* **Exercise directions**: Pull out every line of the data that contains the string "acciaccatura", and copy each of those lines in full.

#### Given data ####

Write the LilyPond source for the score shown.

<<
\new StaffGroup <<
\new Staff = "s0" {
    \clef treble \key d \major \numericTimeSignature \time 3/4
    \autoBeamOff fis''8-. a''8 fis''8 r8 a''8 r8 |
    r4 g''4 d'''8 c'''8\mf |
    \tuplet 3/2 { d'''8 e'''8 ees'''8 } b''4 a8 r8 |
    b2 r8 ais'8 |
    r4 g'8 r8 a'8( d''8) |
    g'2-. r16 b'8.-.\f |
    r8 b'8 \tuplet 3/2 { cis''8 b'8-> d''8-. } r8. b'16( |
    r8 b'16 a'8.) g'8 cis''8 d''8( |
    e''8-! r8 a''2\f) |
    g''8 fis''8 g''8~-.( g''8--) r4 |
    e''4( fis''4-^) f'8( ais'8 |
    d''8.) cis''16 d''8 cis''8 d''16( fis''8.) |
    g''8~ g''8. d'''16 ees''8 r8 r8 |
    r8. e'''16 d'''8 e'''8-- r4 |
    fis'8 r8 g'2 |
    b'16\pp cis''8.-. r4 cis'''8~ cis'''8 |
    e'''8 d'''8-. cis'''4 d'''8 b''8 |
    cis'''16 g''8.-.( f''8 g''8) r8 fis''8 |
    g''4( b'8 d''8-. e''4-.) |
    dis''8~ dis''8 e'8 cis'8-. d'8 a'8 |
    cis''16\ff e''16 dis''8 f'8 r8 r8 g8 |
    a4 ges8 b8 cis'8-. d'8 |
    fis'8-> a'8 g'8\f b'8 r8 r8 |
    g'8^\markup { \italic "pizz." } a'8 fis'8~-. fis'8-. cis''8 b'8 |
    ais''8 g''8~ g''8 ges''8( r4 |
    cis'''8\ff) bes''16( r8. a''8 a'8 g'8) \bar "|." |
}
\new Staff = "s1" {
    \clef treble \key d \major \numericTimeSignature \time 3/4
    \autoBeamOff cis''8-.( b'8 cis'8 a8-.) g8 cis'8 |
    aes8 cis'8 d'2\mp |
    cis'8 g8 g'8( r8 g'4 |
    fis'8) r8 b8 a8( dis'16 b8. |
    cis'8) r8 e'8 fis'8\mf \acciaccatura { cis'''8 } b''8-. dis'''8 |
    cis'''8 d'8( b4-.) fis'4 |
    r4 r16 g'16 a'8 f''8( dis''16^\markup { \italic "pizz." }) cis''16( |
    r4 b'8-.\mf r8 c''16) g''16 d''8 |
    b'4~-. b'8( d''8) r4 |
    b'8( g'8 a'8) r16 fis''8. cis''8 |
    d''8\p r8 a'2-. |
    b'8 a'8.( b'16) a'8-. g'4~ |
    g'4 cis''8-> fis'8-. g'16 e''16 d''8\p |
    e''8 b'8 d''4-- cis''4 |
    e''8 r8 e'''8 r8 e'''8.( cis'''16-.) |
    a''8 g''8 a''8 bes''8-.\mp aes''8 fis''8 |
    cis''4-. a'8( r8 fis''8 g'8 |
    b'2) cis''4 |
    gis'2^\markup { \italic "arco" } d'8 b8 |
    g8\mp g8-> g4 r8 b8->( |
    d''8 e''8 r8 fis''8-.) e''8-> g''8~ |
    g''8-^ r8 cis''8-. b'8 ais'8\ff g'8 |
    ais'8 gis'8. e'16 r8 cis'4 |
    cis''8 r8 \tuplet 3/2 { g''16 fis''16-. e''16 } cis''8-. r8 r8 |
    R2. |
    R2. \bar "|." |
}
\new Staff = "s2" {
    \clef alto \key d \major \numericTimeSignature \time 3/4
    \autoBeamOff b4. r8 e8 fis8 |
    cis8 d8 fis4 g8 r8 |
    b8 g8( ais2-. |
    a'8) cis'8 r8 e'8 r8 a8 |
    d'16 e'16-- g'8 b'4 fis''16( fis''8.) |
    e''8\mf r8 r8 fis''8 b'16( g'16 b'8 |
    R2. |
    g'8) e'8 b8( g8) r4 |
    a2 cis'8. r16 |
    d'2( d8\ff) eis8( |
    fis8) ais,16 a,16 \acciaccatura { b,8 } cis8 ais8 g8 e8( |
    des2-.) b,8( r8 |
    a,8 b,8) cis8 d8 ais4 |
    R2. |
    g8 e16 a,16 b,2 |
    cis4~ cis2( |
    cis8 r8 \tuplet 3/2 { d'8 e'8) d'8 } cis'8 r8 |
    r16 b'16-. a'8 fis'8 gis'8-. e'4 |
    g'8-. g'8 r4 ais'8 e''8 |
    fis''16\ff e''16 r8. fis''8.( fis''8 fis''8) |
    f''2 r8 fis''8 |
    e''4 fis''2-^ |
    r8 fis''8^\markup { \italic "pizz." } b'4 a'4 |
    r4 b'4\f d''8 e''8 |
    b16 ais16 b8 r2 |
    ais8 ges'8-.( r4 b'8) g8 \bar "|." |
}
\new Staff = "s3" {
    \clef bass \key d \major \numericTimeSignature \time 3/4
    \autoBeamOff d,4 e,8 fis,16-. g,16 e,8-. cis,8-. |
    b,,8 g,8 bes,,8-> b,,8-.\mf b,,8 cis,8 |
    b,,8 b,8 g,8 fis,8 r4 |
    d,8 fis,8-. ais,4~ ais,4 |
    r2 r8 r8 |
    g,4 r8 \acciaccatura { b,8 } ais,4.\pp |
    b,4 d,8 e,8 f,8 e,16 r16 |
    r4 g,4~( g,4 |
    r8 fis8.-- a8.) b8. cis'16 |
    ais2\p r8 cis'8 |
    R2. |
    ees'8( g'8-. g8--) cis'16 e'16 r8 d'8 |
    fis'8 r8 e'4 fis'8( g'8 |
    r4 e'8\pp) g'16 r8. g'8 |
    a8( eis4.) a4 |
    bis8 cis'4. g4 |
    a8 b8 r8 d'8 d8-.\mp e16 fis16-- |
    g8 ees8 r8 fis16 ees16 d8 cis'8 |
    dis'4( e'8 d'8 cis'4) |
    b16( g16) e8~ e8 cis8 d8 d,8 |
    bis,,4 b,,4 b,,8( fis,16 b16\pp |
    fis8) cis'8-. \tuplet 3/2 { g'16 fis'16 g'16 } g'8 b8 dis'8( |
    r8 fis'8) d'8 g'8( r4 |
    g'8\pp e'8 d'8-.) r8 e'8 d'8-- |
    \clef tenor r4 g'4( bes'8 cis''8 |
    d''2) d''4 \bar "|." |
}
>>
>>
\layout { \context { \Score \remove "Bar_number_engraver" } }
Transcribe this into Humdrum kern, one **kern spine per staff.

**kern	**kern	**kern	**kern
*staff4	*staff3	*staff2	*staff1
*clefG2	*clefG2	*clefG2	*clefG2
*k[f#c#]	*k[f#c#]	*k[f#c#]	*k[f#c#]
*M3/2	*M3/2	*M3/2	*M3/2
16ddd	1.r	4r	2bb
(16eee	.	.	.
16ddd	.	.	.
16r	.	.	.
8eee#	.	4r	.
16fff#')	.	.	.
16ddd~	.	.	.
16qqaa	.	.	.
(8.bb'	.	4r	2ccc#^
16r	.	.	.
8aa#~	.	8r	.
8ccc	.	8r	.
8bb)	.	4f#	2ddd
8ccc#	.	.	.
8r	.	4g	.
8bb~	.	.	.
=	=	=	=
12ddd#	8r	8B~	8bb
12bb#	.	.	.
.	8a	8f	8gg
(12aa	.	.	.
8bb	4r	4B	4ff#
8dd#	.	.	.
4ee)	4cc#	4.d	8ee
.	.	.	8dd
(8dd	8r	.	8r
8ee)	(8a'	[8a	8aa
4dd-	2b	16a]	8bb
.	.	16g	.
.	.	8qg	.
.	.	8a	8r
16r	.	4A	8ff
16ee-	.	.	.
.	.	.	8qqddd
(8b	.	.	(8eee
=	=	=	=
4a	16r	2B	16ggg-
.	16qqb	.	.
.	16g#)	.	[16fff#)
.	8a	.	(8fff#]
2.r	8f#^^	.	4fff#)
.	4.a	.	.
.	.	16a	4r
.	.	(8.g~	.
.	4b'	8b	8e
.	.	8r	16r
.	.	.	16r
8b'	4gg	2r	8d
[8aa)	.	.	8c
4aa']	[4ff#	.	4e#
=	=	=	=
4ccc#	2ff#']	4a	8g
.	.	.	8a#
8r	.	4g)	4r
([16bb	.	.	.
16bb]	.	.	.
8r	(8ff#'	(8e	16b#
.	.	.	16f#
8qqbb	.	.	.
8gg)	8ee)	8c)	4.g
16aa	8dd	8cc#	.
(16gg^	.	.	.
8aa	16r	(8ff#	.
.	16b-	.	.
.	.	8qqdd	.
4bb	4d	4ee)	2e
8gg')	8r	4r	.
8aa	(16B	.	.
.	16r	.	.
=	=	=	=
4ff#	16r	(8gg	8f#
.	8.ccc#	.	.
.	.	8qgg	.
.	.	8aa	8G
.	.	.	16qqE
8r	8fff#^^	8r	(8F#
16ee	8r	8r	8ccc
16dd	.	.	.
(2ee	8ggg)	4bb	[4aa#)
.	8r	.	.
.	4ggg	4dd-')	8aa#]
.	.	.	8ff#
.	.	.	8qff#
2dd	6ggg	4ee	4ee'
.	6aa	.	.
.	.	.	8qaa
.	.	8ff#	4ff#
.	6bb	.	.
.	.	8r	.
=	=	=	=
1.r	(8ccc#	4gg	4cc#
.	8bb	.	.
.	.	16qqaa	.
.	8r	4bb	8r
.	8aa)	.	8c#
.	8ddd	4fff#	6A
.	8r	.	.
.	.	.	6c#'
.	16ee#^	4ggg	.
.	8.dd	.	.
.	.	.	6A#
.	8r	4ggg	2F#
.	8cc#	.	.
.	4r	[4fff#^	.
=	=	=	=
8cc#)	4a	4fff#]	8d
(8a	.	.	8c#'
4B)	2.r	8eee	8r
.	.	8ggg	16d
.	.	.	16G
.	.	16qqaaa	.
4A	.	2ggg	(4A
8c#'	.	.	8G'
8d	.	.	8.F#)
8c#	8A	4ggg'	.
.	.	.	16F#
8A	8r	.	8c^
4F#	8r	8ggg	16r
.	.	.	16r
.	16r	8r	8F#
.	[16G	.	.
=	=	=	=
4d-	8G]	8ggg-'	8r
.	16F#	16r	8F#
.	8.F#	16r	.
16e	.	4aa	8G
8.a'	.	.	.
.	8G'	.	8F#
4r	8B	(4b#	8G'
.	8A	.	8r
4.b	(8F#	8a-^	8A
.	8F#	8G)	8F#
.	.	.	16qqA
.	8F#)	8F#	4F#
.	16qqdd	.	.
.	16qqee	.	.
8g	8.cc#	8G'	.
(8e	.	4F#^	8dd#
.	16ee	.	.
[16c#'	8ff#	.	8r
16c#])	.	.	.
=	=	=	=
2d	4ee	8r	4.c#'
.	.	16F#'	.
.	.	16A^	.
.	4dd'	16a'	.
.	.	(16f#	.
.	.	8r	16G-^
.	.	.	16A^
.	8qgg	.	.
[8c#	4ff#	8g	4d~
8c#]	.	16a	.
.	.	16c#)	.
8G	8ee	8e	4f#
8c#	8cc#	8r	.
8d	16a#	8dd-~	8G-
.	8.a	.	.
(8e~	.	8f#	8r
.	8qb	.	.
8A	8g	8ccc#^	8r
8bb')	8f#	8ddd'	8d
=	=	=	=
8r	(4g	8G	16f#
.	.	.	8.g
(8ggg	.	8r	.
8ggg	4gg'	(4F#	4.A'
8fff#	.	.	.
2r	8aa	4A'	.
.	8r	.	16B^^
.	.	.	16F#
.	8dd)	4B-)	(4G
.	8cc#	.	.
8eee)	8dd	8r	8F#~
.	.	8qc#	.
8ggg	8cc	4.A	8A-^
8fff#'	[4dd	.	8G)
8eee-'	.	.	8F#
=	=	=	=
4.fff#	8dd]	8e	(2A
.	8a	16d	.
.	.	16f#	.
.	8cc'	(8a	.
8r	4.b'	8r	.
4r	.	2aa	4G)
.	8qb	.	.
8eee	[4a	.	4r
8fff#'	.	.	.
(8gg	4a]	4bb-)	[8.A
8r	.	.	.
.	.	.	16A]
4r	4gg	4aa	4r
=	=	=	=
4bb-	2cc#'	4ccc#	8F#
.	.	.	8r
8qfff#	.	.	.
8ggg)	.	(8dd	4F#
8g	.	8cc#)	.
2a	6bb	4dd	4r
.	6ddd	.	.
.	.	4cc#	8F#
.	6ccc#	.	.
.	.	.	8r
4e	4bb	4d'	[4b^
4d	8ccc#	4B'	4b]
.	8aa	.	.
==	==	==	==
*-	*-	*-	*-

####

* **Response to the task**:
    cis'8) r8 e'8 fis'8\mf \acciaccatura { cis'''8 } b''8-. dis'''8 |
    fis8) ais,16 a,16 \acciaccatura { b,8 } cis8 ais8 g8 e8( |
    g,4 r8 \acciaccatura { b,8 } ais,4.\pp |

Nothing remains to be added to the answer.